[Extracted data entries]
-- Opening Marker --

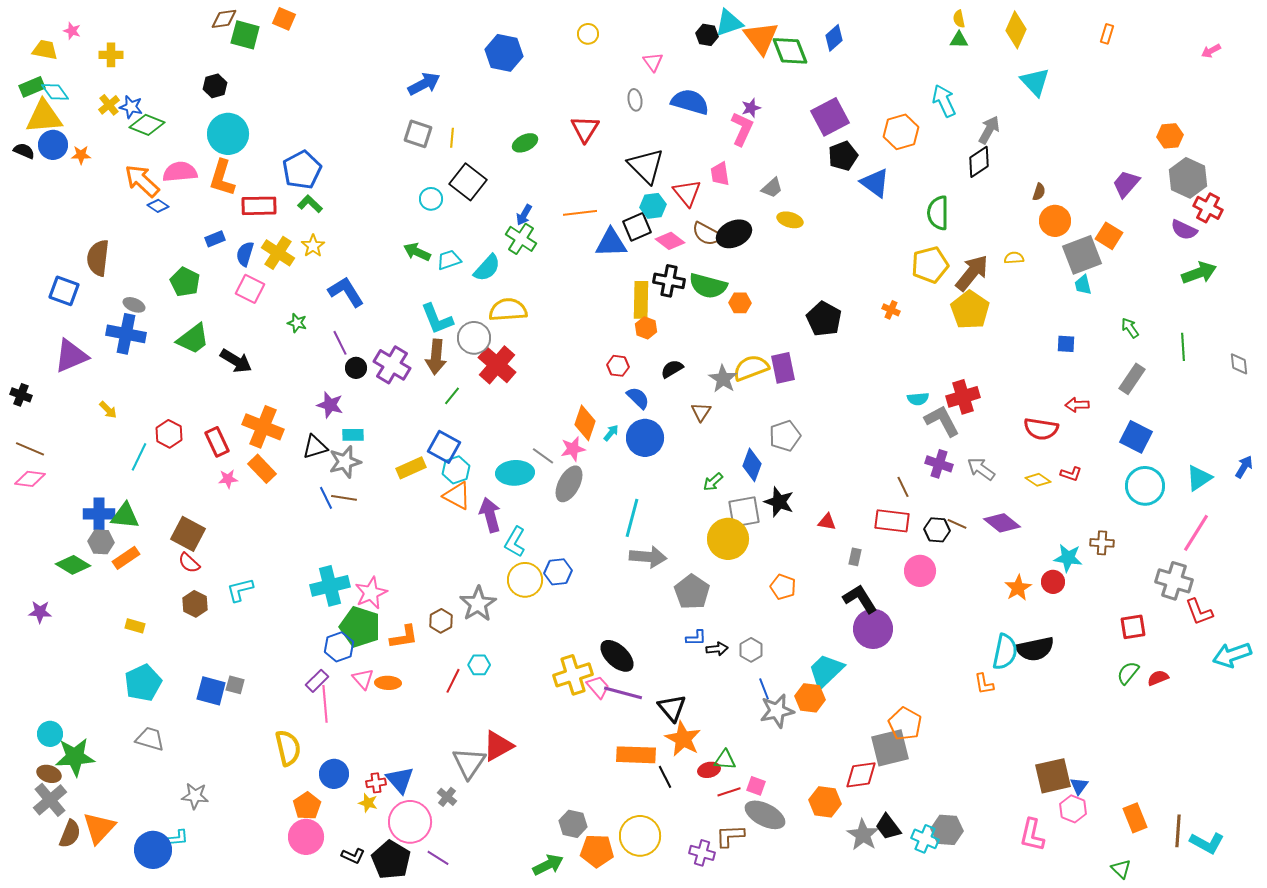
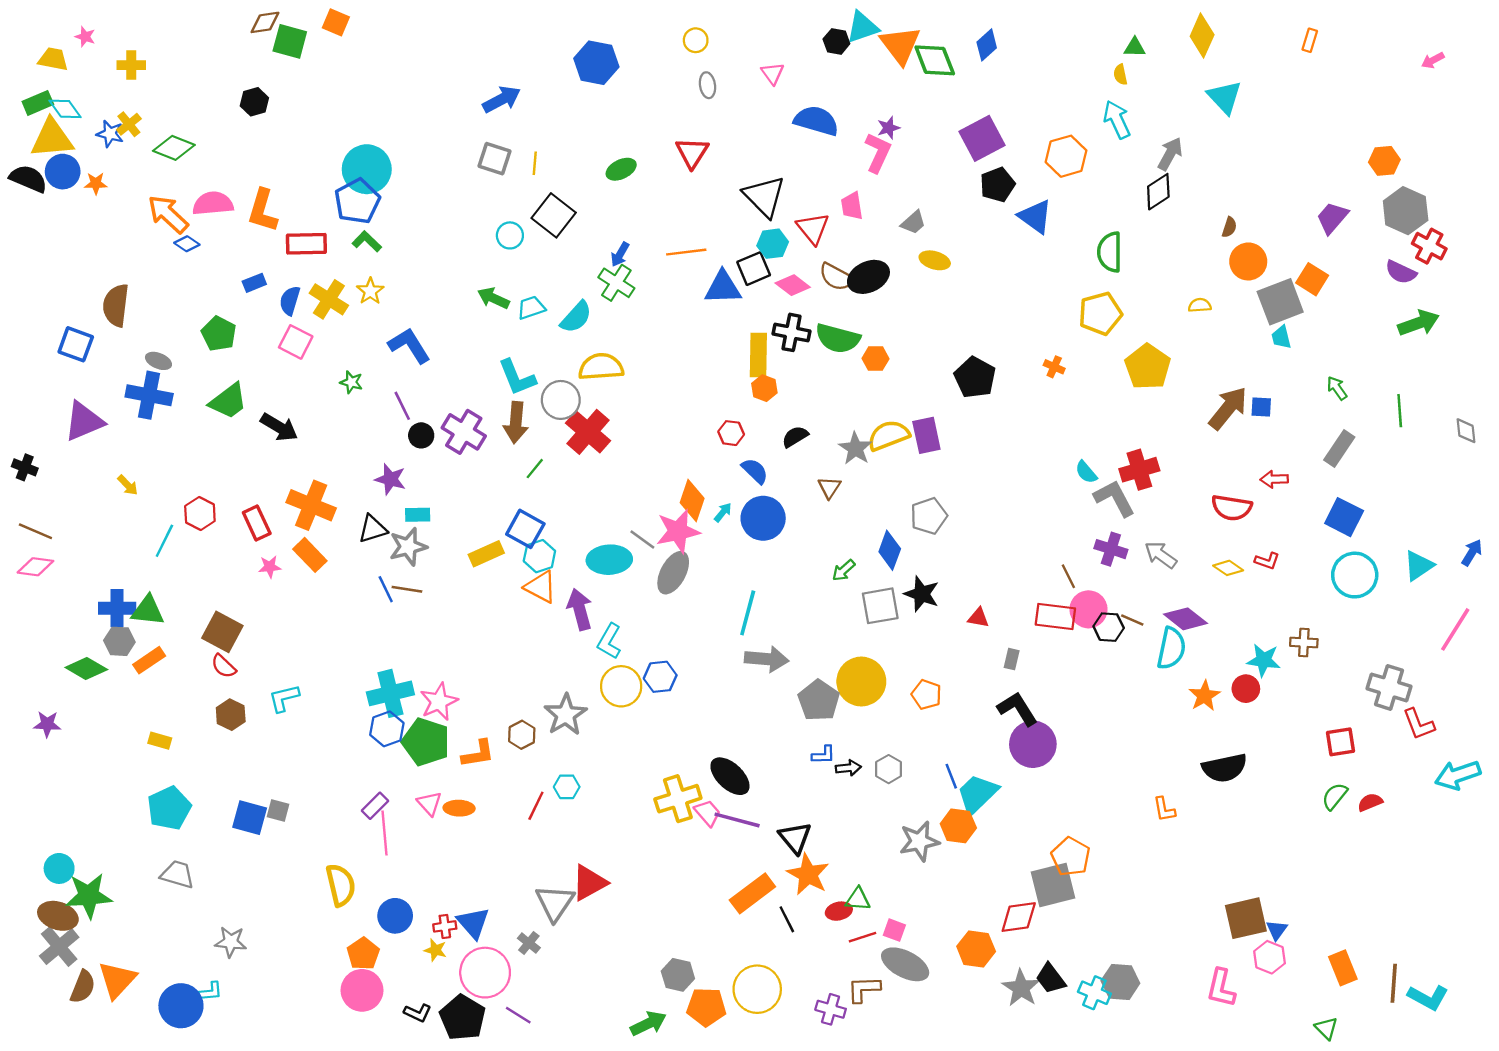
yellow semicircle: (959, 19) -> (1120, 75), moved
gray ellipse: (635, 100) -> (707, 85), moved
blue star: (131, 107) -> (110, 134), moved
cyan circle: (228, 134) -> (367, 169), moved
black semicircle: (24, 151) -> (28, 179), size x1.5
brown arrow: (972, 273) -> (1228, 408), moved
cyan semicircle: (918, 399) -> (1086, 472), turned 55
pink star: (573, 449) -> (678, 531), size x1.5
pink line: (1196, 533) -> (1455, 629), moved
yellow circle: (728, 539) -> (861, 682), moved
pink circle: (920, 571) -> (1088, 609), moved
blue hexagon: (339, 647) -> (387, 729), moved
cyan semicircle: (1005, 652) -> (1171, 648), moved
blue line: (764, 689) -> (951, 776), moved
orange rectangle: (636, 755) -> (752, 893), turned -39
brown ellipse: (49, 774) -> (58, 916), size x1.4

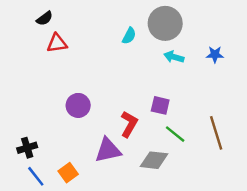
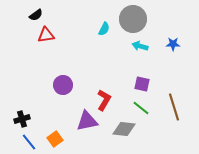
purple square: (160, 105) -> (142, 84), moved

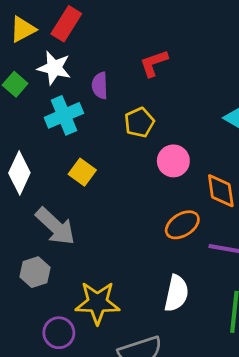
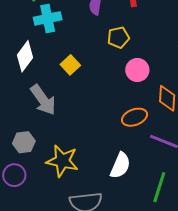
cyan cross: (64, 115) -> (48, 18), moved
gray hexagon: (35, 272) -> (24, 142), moved
purple circle: (59, 333) -> (14, 175), moved

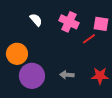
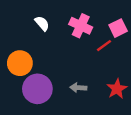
pink square: (101, 24) -> (118, 28), turned -35
red star: (100, 76) -> (117, 89), turned -30

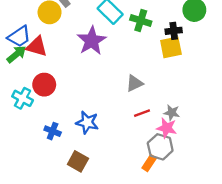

-- Closing Marker --

#### Work item:
Repeat every record above exactly, except the pictures.

#### Expected output:
yellow semicircle: (959, 19) -> (1120, 75), moved
gray ellipse: (635, 100) -> (707, 85), moved
blue star: (131, 107) -> (110, 134), moved
cyan circle: (228, 134) -> (367, 169), moved
black semicircle: (24, 151) -> (28, 179), size x1.5
brown arrow: (972, 273) -> (1228, 408), moved
cyan semicircle: (918, 399) -> (1086, 472), turned 55
pink star: (573, 449) -> (678, 531), size x1.5
pink line: (1196, 533) -> (1455, 629), moved
yellow circle: (728, 539) -> (861, 682), moved
pink circle: (920, 571) -> (1088, 609), moved
blue hexagon: (339, 647) -> (387, 729), moved
cyan semicircle: (1005, 652) -> (1171, 648), moved
blue line: (764, 689) -> (951, 776), moved
orange rectangle: (636, 755) -> (752, 893), turned -39
brown ellipse: (49, 774) -> (58, 916), size x1.4

purple square: (160, 105) -> (142, 84), moved

cyan cross: (64, 115) -> (48, 18), moved
gray hexagon: (35, 272) -> (24, 142), moved
purple circle: (59, 333) -> (14, 175), moved

pink square: (101, 24) -> (118, 28), turned -35
red star: (100, 76) -> (117, 89), turned -30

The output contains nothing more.